● **The task**
For this exercise, copy each line of the records that contains the word "none".

Detected change data:

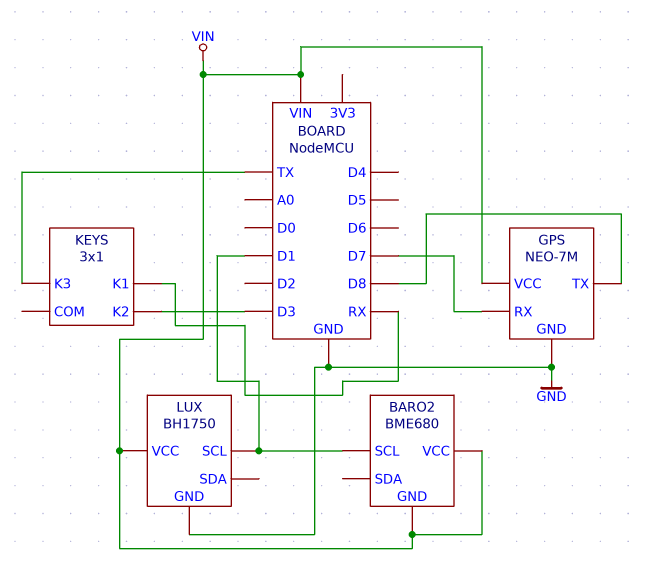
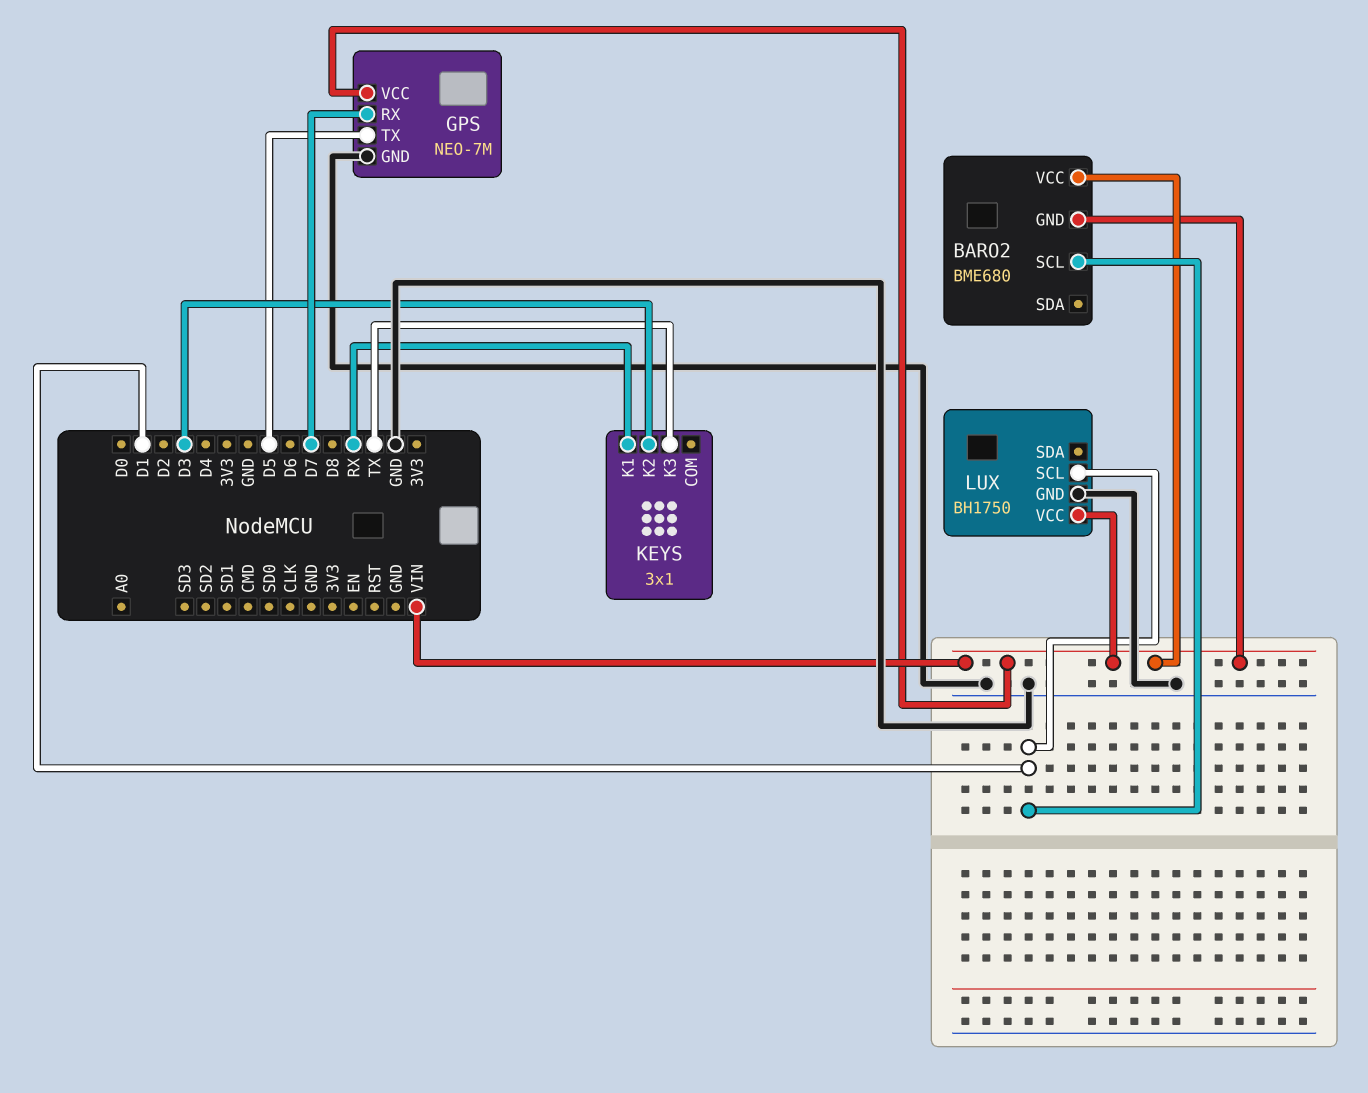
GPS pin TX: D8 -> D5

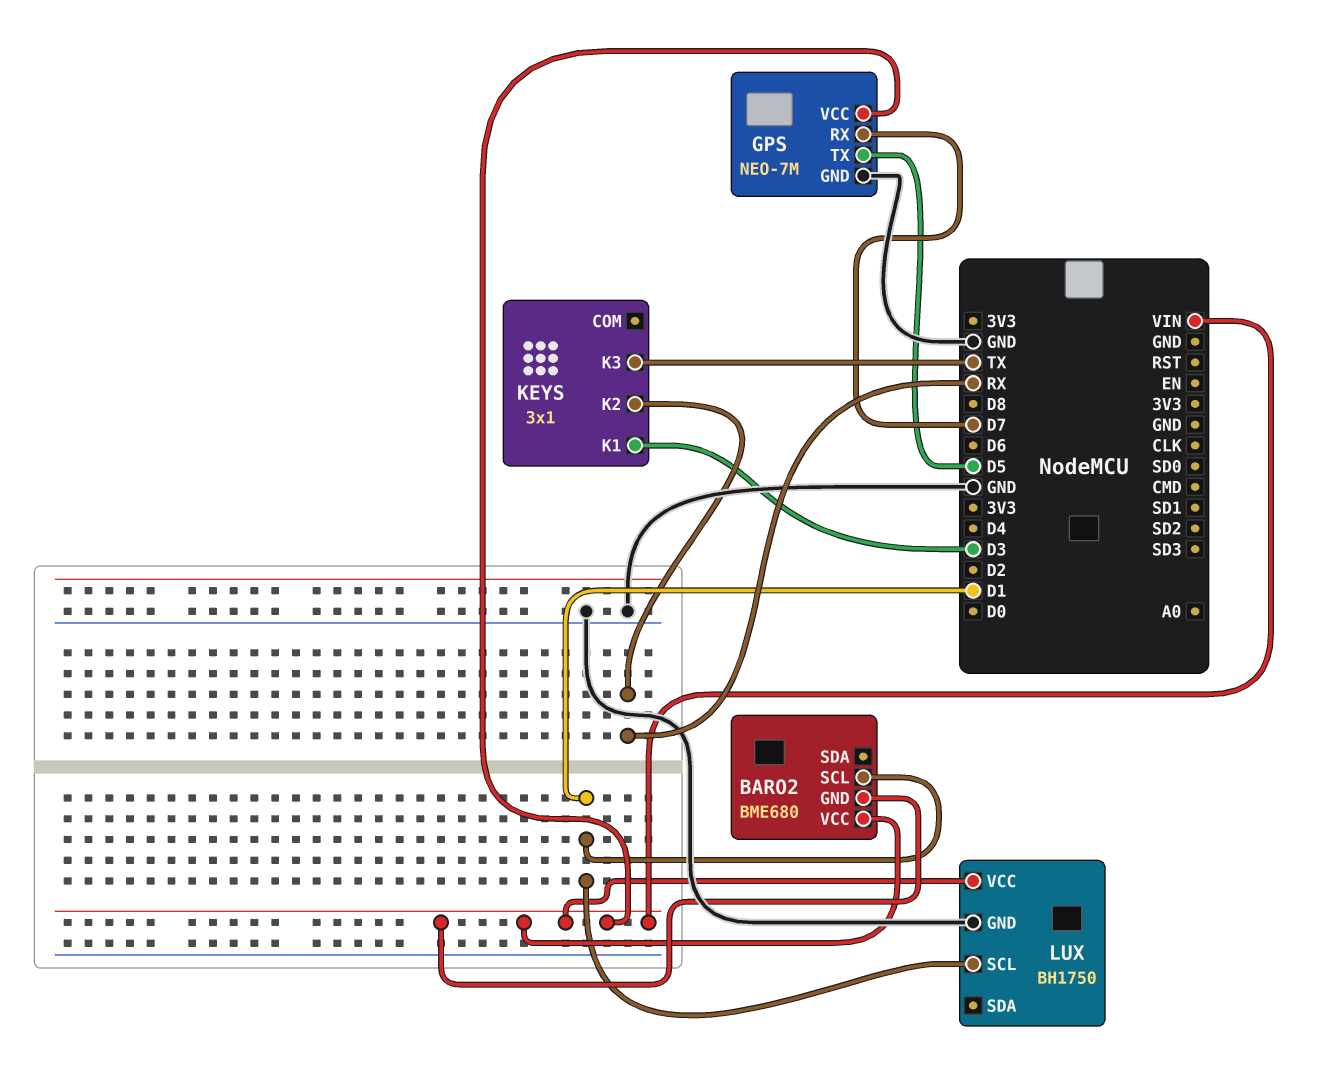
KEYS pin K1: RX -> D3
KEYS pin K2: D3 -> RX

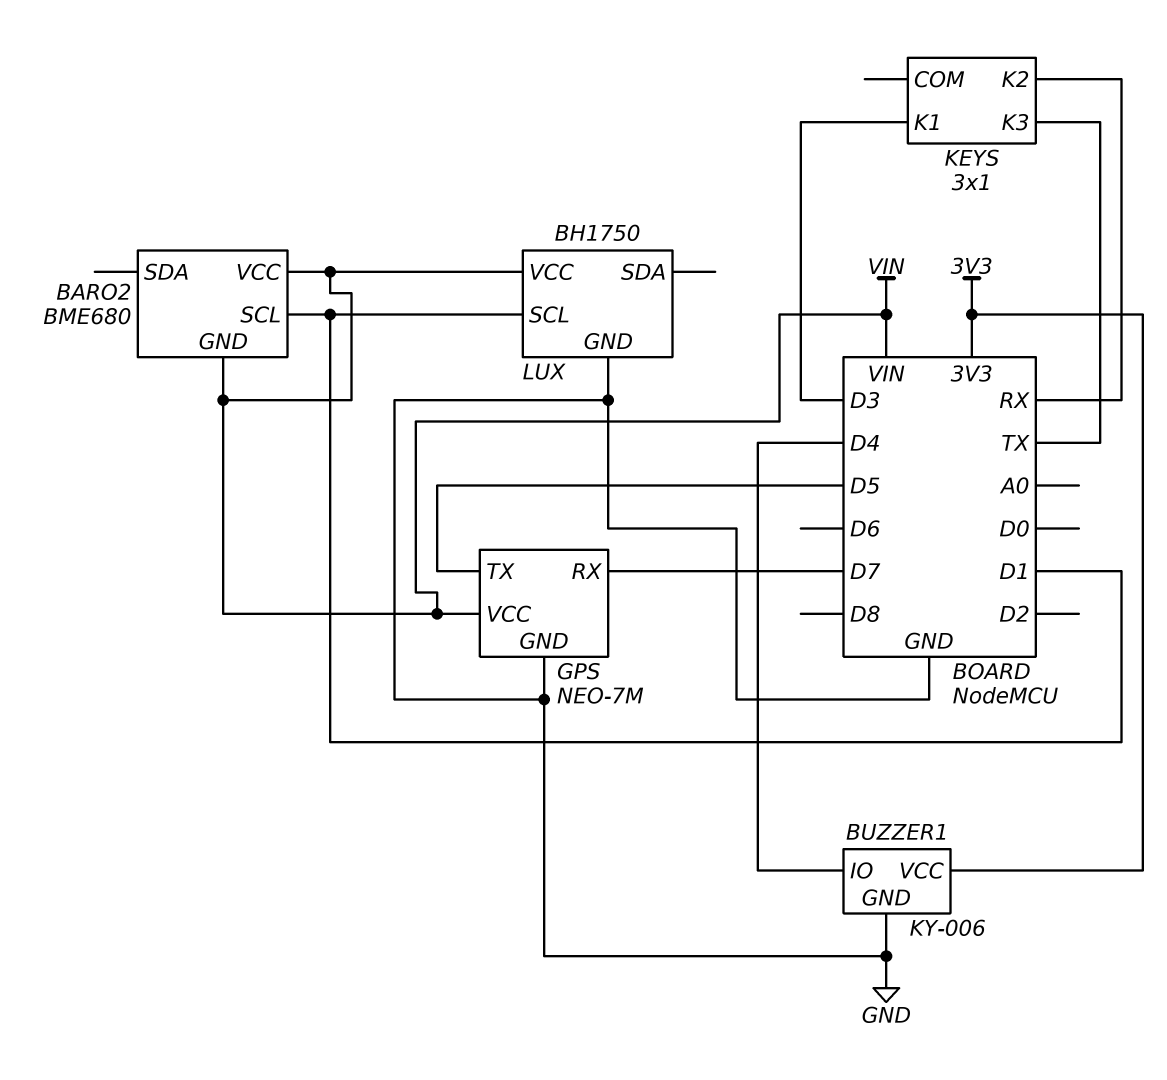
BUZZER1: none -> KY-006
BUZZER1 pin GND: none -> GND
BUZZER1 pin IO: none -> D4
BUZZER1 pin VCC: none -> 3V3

● **Answer section**
BUZZER1: none -> KY-006
BUZZER1 pin GND: none -> GND
BUZZER1 pin IO: none -> D4
BUZZER1 pin VCC: none -> 3V3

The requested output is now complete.